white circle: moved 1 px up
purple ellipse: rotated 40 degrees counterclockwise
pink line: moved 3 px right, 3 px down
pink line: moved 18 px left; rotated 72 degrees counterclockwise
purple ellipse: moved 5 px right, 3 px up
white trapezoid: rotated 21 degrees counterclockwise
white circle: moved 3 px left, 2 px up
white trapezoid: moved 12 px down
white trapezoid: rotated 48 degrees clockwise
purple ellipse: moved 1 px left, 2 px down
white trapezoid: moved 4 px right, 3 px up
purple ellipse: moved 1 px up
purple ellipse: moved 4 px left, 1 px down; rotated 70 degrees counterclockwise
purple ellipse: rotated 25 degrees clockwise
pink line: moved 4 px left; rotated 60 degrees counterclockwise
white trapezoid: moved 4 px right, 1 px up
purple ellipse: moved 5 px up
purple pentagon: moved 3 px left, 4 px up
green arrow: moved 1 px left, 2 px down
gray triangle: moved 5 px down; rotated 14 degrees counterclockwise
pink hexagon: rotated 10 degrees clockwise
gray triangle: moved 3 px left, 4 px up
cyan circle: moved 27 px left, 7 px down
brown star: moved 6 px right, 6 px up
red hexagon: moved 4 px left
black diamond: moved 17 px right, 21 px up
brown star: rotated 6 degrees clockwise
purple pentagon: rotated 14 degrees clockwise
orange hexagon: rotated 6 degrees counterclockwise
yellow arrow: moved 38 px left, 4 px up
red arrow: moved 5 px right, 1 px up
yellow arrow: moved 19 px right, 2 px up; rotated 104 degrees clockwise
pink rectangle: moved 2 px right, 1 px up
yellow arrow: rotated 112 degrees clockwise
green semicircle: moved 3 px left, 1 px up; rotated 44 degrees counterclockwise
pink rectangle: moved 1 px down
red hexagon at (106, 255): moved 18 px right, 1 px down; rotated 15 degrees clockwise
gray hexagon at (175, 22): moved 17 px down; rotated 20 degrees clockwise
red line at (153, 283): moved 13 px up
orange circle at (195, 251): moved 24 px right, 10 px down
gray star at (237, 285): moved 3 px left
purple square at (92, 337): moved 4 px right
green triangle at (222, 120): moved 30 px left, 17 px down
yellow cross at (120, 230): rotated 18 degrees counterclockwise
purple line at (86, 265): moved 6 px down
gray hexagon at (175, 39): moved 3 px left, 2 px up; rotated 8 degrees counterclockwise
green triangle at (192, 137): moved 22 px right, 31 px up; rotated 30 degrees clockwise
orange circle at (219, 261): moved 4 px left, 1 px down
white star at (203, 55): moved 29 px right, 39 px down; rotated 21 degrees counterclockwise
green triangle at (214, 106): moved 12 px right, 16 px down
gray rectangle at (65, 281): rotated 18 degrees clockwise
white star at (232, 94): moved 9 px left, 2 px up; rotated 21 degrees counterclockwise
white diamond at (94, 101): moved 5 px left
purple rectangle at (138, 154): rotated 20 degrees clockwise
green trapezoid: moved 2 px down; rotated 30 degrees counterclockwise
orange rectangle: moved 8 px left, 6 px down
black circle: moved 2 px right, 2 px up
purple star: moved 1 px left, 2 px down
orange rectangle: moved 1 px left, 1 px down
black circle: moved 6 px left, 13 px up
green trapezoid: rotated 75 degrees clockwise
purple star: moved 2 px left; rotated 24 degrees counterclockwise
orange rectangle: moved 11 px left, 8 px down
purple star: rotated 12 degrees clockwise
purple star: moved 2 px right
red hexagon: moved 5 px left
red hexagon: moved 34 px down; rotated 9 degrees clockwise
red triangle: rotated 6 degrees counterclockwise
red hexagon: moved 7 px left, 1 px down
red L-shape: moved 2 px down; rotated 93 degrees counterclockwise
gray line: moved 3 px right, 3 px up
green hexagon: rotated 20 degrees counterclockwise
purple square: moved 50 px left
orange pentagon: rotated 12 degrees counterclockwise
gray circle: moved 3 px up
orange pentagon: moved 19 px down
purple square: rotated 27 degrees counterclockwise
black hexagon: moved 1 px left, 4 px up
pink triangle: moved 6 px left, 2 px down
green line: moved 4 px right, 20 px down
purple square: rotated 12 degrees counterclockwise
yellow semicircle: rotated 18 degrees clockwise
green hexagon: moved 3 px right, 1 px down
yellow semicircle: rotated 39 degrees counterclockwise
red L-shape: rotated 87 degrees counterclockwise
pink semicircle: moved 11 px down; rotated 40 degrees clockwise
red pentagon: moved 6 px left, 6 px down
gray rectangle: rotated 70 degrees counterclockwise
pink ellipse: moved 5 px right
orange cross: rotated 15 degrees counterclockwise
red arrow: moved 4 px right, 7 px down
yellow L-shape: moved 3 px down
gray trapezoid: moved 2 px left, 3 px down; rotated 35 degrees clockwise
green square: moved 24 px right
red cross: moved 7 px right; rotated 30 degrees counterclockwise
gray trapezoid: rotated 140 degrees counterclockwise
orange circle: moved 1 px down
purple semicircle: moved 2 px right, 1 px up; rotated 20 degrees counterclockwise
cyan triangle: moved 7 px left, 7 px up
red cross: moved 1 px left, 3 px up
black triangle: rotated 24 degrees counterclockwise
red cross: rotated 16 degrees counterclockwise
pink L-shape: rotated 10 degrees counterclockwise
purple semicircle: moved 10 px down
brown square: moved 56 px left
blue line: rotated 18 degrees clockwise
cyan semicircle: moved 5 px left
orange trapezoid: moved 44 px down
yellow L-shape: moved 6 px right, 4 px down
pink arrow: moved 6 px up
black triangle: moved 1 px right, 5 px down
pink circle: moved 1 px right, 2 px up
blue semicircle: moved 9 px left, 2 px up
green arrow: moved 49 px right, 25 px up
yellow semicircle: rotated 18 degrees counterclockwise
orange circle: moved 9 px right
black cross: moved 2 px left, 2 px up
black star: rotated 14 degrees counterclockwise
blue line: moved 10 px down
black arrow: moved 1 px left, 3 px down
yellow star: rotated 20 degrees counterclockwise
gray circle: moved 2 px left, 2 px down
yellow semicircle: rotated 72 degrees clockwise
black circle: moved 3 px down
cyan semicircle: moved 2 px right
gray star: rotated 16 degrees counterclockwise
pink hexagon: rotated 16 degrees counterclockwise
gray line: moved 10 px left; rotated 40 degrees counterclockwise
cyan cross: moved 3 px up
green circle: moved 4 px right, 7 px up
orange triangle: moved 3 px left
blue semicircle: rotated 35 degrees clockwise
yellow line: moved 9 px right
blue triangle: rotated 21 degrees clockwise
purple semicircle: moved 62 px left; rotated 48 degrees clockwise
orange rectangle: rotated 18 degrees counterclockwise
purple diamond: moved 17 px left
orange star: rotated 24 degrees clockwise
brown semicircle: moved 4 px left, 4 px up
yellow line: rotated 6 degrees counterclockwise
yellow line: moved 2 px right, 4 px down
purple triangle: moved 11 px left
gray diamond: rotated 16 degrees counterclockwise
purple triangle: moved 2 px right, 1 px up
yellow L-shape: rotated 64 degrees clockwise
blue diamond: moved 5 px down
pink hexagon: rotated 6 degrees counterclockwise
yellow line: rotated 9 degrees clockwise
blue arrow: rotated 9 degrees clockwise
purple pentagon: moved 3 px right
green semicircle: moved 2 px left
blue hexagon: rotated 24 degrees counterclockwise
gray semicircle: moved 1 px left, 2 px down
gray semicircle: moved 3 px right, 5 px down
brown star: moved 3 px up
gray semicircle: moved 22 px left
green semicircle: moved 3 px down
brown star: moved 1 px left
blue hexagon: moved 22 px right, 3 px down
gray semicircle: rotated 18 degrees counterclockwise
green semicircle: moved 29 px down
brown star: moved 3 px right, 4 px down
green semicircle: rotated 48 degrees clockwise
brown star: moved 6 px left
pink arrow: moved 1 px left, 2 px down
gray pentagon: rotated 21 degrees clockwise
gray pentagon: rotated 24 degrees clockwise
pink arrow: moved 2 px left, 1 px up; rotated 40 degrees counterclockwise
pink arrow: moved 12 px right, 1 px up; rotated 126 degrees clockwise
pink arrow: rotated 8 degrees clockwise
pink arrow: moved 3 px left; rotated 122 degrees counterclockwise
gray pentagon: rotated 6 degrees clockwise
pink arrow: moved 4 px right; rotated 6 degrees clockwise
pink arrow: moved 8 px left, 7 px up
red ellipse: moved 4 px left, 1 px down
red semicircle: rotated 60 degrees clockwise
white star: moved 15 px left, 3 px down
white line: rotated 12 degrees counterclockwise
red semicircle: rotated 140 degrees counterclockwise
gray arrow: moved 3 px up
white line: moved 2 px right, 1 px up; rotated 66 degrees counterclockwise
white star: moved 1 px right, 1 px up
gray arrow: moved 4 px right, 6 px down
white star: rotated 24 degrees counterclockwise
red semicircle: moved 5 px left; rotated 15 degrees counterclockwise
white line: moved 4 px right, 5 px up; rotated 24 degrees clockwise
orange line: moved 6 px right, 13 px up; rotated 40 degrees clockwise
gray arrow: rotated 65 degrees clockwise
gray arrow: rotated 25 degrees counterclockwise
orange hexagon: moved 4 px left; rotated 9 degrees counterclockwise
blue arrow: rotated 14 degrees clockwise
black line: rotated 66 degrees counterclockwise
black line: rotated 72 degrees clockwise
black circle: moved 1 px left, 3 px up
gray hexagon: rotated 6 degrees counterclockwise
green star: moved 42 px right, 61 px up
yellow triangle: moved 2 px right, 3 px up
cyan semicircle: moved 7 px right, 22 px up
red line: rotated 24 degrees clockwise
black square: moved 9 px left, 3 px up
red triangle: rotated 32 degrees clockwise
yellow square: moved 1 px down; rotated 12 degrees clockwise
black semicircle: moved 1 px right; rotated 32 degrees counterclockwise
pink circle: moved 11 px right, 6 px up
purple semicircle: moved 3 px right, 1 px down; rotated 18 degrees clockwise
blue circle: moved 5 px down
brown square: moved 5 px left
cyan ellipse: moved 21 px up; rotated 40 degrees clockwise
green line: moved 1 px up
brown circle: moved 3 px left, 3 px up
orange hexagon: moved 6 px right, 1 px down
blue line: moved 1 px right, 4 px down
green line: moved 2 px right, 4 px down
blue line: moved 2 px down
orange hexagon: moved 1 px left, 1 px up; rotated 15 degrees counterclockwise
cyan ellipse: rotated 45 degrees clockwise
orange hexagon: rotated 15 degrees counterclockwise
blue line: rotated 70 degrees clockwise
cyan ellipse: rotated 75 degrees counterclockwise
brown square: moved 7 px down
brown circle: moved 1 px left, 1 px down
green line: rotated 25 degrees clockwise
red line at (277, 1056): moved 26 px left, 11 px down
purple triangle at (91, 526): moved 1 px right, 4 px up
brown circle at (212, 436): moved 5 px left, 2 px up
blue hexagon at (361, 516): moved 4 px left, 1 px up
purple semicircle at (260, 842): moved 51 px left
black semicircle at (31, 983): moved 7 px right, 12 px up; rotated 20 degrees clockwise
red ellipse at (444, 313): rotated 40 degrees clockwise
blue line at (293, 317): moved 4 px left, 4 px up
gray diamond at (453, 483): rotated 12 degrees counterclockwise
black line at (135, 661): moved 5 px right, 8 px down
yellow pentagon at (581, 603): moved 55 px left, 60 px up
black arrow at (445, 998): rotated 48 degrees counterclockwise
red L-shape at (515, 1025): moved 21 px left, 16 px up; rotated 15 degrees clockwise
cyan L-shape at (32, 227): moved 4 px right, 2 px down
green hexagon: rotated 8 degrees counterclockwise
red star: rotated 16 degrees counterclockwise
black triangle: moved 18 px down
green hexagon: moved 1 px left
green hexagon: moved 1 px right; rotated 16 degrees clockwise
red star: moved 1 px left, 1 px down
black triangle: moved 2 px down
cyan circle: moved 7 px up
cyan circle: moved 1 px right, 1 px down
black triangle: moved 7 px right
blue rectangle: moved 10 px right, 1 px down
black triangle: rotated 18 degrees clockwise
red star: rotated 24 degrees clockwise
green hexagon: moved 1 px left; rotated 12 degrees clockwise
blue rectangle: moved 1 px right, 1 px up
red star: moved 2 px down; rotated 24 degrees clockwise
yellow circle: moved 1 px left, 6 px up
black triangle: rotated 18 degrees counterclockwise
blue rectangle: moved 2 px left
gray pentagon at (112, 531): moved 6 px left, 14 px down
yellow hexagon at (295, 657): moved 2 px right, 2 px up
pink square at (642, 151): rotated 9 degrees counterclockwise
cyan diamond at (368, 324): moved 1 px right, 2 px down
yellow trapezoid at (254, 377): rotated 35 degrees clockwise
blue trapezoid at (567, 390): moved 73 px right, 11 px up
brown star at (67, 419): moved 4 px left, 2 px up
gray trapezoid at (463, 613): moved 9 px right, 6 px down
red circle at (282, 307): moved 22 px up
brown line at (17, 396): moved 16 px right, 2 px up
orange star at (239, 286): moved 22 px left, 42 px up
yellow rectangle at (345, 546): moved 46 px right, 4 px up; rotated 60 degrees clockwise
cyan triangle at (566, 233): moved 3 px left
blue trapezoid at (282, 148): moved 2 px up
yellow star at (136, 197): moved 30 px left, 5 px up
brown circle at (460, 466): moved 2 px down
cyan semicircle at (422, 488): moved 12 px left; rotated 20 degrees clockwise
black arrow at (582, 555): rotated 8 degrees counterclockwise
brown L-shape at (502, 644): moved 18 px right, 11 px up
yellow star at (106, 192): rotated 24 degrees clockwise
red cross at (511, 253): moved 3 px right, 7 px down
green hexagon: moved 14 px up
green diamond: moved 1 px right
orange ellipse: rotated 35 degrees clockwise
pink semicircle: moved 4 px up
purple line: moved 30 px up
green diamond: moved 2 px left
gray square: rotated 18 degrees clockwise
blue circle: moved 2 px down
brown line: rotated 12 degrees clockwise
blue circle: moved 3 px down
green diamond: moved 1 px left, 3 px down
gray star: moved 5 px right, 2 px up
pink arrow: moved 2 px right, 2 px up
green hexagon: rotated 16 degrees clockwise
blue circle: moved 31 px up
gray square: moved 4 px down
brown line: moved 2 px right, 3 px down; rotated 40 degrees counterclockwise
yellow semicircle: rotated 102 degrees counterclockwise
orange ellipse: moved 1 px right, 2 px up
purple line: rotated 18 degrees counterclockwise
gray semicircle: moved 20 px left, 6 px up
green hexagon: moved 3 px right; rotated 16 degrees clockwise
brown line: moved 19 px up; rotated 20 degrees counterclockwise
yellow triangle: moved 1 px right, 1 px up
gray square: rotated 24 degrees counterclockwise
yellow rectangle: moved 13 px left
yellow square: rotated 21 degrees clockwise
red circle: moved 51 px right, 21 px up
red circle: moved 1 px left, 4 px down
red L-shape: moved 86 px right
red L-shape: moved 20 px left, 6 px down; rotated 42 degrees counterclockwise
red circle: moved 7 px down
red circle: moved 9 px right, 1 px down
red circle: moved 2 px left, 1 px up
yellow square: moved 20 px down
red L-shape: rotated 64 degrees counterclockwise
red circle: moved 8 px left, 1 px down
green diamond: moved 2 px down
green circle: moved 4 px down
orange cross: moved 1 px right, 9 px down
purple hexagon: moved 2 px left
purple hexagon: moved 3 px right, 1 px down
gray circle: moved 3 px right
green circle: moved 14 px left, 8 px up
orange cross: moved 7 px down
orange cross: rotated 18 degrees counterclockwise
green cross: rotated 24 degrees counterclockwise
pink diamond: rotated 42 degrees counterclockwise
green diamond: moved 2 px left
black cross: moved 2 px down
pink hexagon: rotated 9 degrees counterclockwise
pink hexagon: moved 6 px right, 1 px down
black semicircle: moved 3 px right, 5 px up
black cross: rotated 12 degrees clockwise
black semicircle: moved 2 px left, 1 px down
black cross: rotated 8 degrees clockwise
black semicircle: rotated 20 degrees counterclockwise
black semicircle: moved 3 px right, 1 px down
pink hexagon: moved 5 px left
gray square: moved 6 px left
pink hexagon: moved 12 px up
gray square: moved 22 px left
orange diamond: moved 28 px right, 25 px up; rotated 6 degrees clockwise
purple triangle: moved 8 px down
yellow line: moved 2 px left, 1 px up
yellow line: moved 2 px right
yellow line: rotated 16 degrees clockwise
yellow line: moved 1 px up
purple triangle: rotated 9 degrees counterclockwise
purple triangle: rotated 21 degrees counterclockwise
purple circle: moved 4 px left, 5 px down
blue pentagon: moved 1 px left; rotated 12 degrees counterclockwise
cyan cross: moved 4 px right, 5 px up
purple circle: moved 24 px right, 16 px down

_____

Reproduce everything in the data above, from its first line down to the line containing "purple ellipse: moved 1 px up", without any changes.

white circle: moved 1 px up
purple ellipse: rotated 40 degrees counterclockwise
pink line: moved 3 px right, 3 px down
pink line: moved 18 px left; rotated 72 degrees counterclockwise
purple ellipse: moved 5 px right, 3 px up
white trapezoid: rotated 21 degrees counterclockwise
white circle: moved 3 px left, 2 px up
white trapezoid: moved 12 px down
white trapezoid: rotated 48 degrees clockwise
purple ellipse: moved 1 px left, 2 px down
white trapezoid: moved 4 px right, 3 px up
purple ellipse: moved 1 px up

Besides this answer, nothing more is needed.